Task requirements:
Wherever the line with "Dravsa Tracker: [424,306,672,441]" sits in the listing below, transcribe from it up to and including the line with "Rosa: [741,10,777,46] ->", exactly, and leave the remaining lines out.

Input data:
____

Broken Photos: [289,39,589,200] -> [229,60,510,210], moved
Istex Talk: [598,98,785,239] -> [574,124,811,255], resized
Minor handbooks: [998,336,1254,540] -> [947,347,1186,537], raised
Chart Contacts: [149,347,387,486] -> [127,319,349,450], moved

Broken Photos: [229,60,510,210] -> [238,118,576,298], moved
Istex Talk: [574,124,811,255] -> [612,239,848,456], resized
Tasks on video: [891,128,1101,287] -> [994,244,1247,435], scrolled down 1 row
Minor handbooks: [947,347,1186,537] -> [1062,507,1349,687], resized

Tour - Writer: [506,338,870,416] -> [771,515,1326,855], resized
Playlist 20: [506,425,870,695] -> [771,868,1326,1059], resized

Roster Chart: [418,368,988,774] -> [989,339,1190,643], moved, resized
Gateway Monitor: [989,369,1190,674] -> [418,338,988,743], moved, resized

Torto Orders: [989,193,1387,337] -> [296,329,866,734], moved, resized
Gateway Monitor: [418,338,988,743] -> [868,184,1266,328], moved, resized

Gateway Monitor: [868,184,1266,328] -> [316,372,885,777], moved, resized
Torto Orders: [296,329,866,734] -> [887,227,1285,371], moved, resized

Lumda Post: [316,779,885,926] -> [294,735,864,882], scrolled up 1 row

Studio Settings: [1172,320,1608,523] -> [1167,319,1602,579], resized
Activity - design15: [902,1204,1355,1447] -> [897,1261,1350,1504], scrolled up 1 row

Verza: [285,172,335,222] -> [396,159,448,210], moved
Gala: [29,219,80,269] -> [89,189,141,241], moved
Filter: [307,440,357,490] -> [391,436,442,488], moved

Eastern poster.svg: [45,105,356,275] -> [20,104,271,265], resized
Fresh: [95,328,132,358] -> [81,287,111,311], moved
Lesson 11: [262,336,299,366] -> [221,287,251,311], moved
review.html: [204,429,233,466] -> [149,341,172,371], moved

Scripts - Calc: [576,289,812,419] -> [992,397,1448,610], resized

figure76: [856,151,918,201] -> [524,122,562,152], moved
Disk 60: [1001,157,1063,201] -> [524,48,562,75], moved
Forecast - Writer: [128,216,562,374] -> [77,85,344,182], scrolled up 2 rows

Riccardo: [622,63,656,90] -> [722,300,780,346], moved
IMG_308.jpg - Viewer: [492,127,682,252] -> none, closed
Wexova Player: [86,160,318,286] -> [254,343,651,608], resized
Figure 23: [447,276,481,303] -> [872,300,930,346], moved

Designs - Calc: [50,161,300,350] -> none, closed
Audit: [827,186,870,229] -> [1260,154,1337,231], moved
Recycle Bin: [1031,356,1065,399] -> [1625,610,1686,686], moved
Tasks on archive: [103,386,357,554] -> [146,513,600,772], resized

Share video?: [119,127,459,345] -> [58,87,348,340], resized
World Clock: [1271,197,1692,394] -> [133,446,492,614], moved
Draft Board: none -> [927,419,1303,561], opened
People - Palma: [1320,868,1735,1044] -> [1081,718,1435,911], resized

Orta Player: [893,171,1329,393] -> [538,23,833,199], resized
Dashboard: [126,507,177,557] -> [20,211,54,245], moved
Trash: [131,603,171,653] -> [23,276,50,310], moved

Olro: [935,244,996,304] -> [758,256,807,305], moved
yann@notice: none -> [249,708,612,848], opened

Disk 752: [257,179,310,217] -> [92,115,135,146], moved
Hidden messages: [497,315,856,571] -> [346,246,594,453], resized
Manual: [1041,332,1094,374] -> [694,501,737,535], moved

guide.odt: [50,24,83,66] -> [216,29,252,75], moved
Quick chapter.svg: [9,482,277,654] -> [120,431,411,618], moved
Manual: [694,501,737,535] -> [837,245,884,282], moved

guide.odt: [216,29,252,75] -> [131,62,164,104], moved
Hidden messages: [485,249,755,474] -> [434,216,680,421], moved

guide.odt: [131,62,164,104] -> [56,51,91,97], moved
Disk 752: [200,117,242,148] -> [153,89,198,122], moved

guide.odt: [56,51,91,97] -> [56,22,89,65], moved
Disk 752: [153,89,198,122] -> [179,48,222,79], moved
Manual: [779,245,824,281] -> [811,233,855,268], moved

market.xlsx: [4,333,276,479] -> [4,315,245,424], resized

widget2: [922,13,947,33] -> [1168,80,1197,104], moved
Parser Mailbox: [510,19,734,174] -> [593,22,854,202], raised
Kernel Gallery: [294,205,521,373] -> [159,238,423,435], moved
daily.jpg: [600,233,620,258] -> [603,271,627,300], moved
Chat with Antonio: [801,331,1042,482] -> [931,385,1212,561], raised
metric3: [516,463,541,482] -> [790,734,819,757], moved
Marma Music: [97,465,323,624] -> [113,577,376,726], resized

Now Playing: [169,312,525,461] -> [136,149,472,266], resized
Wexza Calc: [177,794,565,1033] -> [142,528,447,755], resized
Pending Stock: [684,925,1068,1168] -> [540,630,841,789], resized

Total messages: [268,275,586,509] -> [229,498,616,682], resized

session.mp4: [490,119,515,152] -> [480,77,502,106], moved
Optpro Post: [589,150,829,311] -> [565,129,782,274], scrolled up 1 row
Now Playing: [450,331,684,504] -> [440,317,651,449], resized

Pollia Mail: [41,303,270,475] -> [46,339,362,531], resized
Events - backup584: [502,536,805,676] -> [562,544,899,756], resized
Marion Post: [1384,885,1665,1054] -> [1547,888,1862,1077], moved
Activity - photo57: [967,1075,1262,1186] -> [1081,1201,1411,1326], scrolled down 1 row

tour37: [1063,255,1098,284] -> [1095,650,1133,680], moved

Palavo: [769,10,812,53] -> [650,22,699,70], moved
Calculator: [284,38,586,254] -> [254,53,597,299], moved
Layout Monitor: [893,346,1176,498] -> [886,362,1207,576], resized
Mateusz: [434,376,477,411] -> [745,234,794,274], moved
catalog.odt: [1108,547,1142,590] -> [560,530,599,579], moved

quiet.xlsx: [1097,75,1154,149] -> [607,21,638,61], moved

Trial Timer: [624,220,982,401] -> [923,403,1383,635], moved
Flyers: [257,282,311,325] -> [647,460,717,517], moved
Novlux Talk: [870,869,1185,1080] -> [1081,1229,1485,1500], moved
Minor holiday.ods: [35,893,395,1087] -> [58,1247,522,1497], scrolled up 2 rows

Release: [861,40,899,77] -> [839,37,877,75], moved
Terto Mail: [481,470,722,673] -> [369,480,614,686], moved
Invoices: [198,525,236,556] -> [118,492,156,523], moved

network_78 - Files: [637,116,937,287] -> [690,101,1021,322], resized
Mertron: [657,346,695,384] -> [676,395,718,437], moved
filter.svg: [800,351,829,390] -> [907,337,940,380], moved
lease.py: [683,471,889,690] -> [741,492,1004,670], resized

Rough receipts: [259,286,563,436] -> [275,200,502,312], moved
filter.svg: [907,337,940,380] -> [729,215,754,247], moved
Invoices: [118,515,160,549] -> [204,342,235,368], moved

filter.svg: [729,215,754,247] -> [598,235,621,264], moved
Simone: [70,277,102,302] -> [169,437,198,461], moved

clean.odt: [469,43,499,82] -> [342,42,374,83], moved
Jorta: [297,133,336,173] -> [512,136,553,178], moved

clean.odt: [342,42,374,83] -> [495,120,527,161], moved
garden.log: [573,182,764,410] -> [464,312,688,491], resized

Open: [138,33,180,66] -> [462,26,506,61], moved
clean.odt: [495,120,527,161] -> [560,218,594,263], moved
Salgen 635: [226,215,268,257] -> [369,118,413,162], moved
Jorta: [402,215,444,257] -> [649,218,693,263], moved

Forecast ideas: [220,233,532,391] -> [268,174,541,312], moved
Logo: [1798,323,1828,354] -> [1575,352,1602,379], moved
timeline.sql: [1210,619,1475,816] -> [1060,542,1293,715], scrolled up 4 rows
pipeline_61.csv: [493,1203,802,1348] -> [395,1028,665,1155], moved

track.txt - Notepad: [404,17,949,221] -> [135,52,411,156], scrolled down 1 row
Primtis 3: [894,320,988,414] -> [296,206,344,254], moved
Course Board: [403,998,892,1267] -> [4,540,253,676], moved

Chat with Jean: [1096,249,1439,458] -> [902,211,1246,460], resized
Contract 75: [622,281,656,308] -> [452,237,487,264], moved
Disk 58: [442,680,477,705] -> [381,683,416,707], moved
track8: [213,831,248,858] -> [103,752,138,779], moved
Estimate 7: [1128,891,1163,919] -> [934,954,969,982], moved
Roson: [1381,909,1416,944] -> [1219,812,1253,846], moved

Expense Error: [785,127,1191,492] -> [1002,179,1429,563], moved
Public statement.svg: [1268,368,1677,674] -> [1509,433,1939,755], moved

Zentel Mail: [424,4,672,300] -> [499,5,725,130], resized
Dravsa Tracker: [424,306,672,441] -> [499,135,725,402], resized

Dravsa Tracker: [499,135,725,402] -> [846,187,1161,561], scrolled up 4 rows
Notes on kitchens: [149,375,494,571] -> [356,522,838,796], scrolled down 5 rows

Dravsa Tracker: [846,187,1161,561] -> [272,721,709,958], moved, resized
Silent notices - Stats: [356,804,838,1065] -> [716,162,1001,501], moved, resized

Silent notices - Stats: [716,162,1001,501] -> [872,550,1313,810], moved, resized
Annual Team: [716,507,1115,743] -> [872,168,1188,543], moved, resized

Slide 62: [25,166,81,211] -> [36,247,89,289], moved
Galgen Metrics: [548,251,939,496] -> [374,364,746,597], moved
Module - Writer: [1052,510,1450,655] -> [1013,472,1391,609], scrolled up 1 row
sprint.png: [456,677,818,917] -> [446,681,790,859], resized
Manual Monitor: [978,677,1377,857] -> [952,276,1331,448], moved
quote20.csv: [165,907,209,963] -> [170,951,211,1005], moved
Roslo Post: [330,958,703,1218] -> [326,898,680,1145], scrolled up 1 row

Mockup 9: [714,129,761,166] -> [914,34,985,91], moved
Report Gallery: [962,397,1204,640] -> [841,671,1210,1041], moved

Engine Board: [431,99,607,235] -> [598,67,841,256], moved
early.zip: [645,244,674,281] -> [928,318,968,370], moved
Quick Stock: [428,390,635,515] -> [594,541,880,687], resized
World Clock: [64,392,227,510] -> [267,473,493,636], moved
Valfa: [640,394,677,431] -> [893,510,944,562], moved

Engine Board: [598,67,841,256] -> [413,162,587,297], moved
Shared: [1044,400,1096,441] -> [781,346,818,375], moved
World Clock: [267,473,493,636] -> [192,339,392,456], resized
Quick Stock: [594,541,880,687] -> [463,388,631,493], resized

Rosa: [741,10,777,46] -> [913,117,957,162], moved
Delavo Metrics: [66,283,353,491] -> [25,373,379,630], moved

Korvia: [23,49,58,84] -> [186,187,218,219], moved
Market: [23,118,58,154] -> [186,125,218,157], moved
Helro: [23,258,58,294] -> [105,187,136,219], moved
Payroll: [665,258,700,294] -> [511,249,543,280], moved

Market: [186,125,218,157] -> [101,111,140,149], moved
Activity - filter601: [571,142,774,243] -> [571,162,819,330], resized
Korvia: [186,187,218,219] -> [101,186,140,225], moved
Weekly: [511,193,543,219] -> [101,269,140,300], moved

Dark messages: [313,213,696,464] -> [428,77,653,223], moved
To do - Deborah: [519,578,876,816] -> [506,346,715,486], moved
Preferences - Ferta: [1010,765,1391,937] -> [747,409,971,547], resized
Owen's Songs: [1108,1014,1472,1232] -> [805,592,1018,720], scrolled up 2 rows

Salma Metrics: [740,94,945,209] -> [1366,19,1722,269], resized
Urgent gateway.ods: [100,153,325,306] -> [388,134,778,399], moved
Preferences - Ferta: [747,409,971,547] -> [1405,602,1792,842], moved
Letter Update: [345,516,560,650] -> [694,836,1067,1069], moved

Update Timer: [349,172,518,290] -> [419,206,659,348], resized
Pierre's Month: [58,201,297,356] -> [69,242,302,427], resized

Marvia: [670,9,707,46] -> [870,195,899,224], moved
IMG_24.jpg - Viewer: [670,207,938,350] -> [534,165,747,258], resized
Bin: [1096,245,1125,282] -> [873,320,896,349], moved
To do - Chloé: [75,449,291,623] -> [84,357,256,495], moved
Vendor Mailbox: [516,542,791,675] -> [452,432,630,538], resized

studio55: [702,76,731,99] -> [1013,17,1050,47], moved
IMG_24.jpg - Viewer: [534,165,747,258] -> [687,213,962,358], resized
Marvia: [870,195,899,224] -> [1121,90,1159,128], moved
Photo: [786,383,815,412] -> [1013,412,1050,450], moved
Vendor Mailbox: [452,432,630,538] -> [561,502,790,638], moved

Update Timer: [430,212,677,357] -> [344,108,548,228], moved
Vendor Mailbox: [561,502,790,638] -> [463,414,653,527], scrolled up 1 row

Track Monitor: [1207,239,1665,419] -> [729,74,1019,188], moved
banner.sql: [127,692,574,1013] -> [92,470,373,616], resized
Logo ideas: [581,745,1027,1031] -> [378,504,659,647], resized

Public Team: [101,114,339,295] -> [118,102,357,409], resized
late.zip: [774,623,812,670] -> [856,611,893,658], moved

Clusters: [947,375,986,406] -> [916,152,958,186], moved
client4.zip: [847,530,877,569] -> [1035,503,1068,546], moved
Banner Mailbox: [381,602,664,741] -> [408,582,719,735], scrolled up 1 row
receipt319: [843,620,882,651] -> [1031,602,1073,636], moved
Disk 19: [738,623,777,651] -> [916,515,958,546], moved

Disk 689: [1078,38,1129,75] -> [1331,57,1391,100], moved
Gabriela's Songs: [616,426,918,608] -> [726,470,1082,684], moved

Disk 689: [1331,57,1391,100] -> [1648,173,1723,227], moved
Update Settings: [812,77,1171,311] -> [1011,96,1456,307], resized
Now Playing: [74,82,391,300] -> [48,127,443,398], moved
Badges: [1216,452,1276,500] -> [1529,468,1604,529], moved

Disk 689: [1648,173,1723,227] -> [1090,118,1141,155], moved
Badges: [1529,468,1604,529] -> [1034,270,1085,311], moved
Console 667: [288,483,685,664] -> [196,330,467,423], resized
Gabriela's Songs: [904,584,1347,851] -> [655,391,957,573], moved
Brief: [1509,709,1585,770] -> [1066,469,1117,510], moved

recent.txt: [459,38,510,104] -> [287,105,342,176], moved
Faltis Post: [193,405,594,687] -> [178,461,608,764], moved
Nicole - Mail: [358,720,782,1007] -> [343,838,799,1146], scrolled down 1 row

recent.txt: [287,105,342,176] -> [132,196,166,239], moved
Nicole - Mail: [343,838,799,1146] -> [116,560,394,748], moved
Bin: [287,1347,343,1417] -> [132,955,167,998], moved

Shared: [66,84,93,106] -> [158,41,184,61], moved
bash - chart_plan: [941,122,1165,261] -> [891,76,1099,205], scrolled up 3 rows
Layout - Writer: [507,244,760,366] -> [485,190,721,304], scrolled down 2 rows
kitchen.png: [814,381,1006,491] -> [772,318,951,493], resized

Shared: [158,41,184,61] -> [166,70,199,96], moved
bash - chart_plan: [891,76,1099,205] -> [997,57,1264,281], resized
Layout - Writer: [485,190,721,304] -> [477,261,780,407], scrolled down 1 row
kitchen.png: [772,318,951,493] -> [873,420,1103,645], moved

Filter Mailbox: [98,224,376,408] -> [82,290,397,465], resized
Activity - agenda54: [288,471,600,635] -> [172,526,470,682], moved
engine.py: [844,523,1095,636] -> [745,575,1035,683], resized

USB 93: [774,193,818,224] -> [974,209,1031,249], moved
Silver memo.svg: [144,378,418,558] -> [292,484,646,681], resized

____

Solution to this task:
Dravsa Tracker: [424,306,672,441] -> [499,135,725,402], resized

Dravsa Tracker: [499,135,725,402] -> [846,187,1161,561], scrolled up 4 rows
Notes on kitchens: [149,375,494,571] -> [356,522,838,796], scrolled down 5 rows

Dravsa Tracker: [846,187,1161,561] -> [272,721,709,958], moved, resized
Silent notices - Stats: [356,804,838,1065] -> [716,162,1001,501], moved, resized

Silent notices - Stats: [716,162,1001,501] -> [872,550,1313,810], moved, resized
Annual Team: [716,507,1115,743] -> [872,168,1188,543], moved, resized

Slide 62: [25,166,81,211] -> [36,247,89,289], moved
Galgen Metrics: [548,251,939,496] -> [374,364,746,597], moved
Module - Writer: [1052,510,1450,655] -> [1013,472,1391,609], scrolled up 1 row
sprint.png: [456,677,818,917] -> [446,681,790,859], resized
Manual Monitor: [978,677,1377,857] -> [952,276,1331,448], moved
quote20.csv: [165,907,209,963] -> [170,951,211,1005], moved
Roslo Post: [330,958,703,1218] -> [326,898,680,1145], scrolled up 1 row

Mockup 9: [714,129,761,166] -> [914,34,985,91], moved
Report Gallery: [962,397,1204,640] -> [841,671,1210,1041], moved

Engine Board: [431,99,607,235] -> [598,67,841,256], moved
early.zip: [645,244,674,281] -> [928,318,968,370], moved
Quick Stock: [428,390,635,515] -> [594,541,880,687], resized
World Clock: [64,392,227,510] -> [267,473,493,636], moved
Valfa: [640,394,677,431] -> [893,510,944,562], moved

Engine Board: [598,67,841,256] -> [413,162,587,297], moved
Shared: [1044,400,1096,441] -> [781,346,818,375], moved
World Clock: [267,473,493,636] -> [192,339,392,456], resized
Quick Stock: [594,541,880,687] -> [463,388,631,493], resized

Rosa: [741,10,777,46] -> [913,117,957,162], moved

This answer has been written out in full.